===== Data excerpts
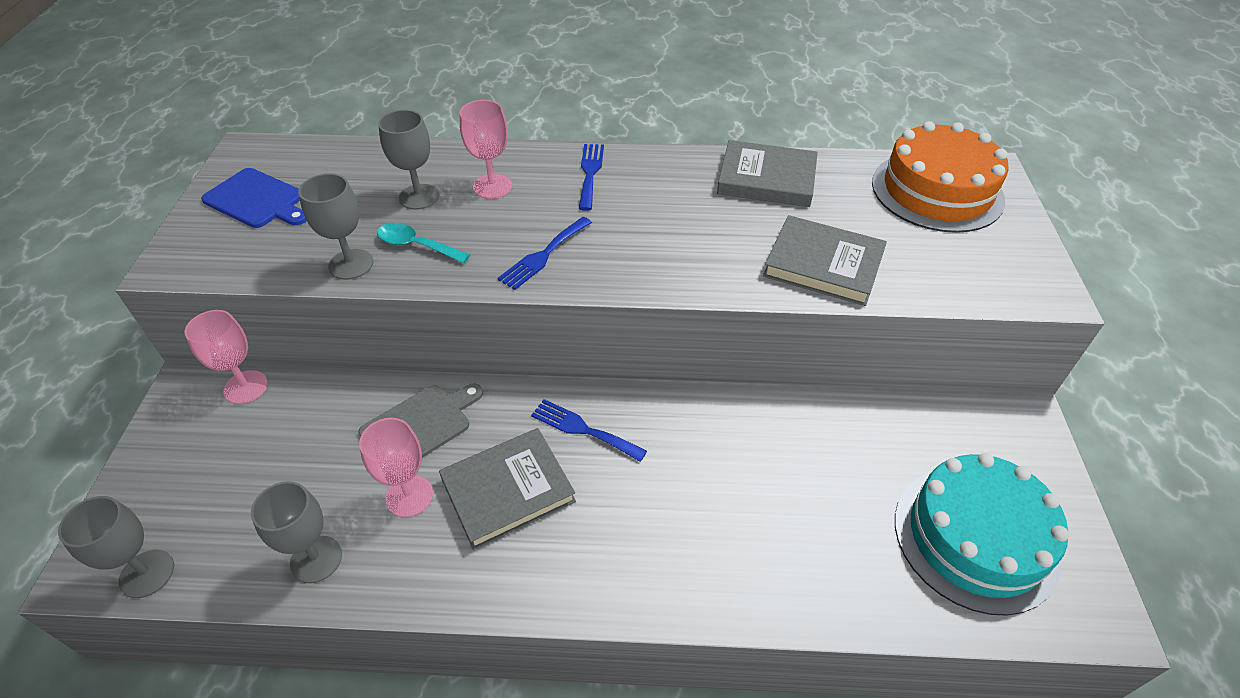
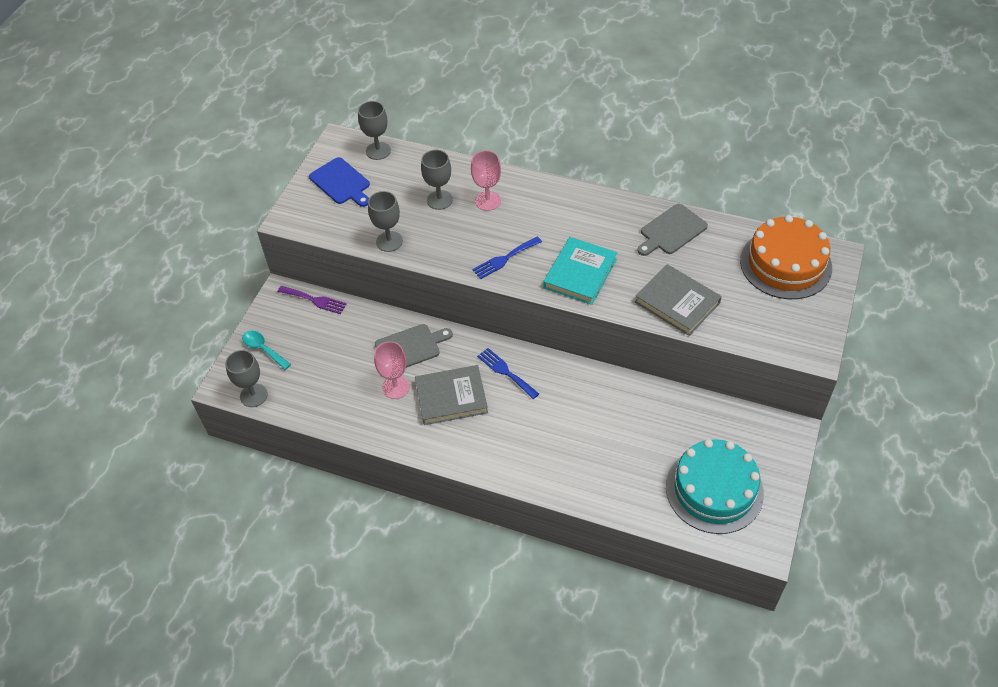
camera: 20 degrees right, 5 degrees up
pink goblet [184,310,268,404] -> purple fork [278,286,347,314]
grey goblet [251,481,342,583] -> grey goblet moved to [358,101,391,160]
turquoise spoon [377,223,470,263] -> turquoise spoon moved to [242,331,291,370]
blue fork [579,144,604,211] -> none
grey book [717,140,818,207] -> grey cutting board [637,204,708,256]
none -> turquoise book [543,237,617,305]

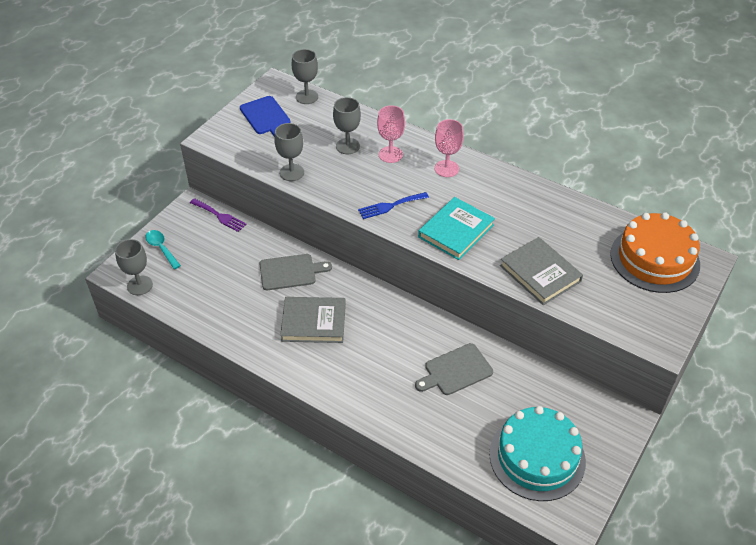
camera: 10 degrees right, 5 degrees down
pink goblet [374,341,410,399] -> pink goblet moved to [434,119,464,177]
blue fork [477,348,539,399] -> none
grey cutting board [637,204,708,256] -> grey cutting board moved to [415,343,493,395]

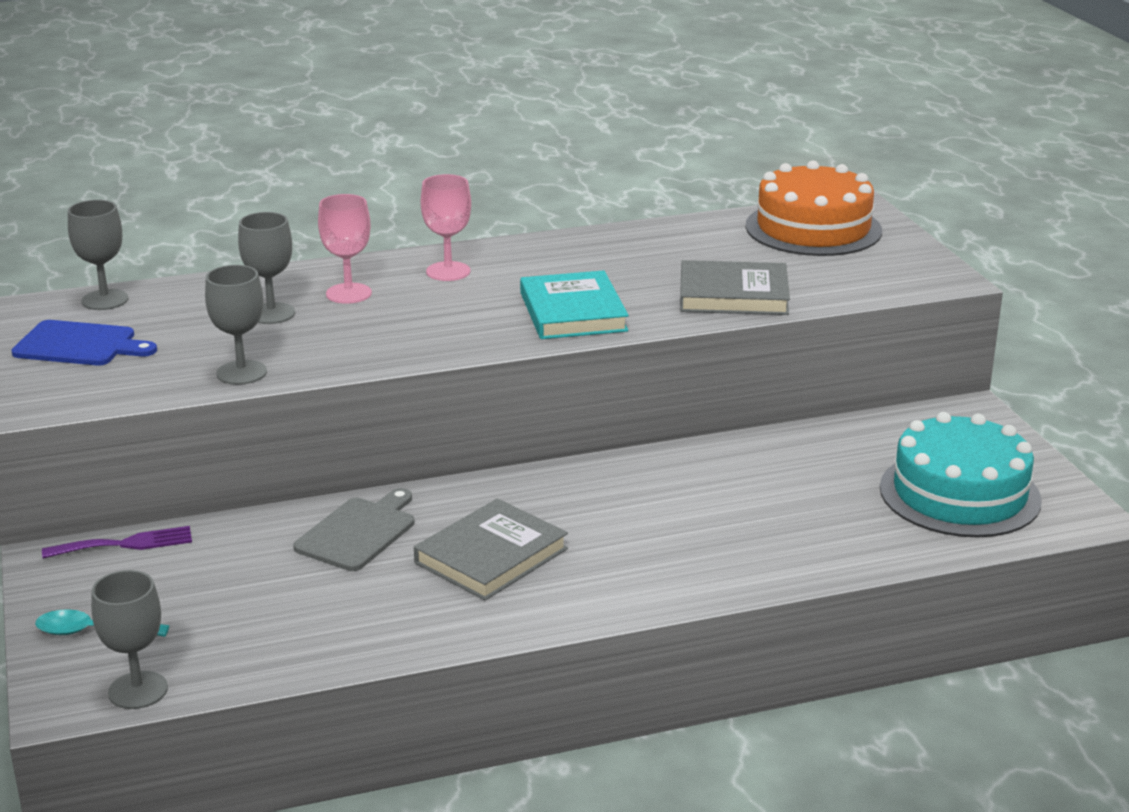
camera: 50 degrees left, 20 degrees down
blue fork [358,192,429,219] -> none
grey cutting board [415,343,493,395] -> none

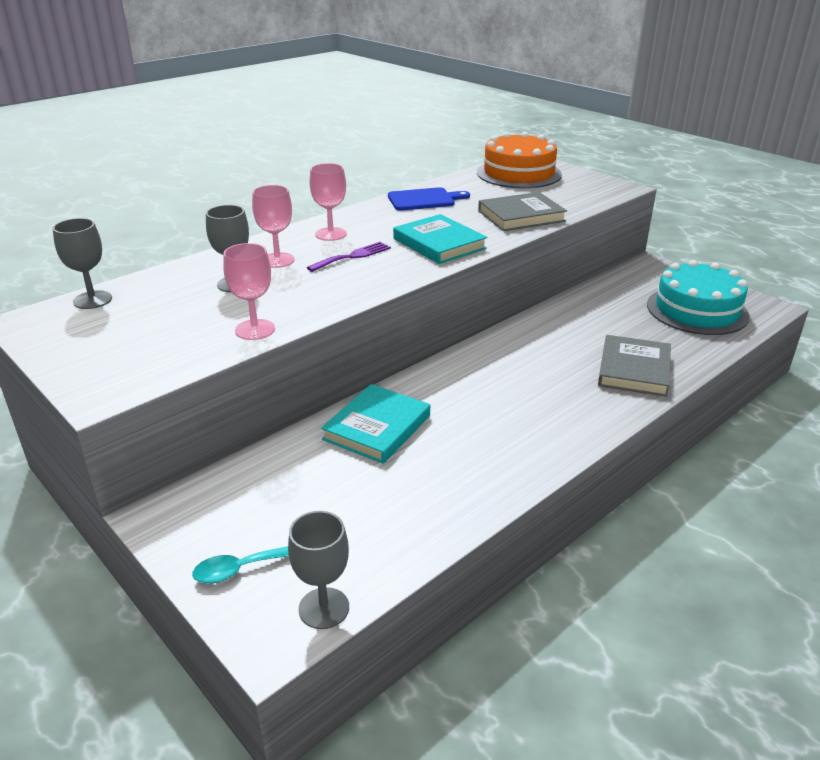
camera: 25 degrees left, 5 degrees up
blue cutting board [11,320,157,365] -> blue cutting board moved to [388,187,470,211]
purple fork [42,526,192,559] -> purple fork moved to [306,242,391,272]
grey goblet [205,265,267,385] -> pink goblet [223,243,275,340]
grey cutting board [293,488,414,571] -> turquoise book [321,384,430,464]
grey book [414,498,568,600] -> grey book moved to [598,335,671,397]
==========
• _Work to be completed_:
Retype the lines from the one containing "grey cutting board [415,343,493,395] -> none" down to the last line of the records, both included, exactly and nothing more. Pictures stay out.

• _Exercise result_:
grey cutting board [415,343,493,395] -> none

camera: 25 degrees left, 5 degrees up
blue cutting board [11,320,157,365] -> blue cutting board moved to [388,187,470,211]
purple fork [42,526,192,559] -> purple fork moved to [306,242,391,272]
grey goblet [205,265,267,385] -> pink goblet [223,243,275,340]
grey cutting board [293,488,414,571] -> turquoise book [321,384,430,464]
grey book [414,498,568,600] -> grey book moved to [598,335,671,397]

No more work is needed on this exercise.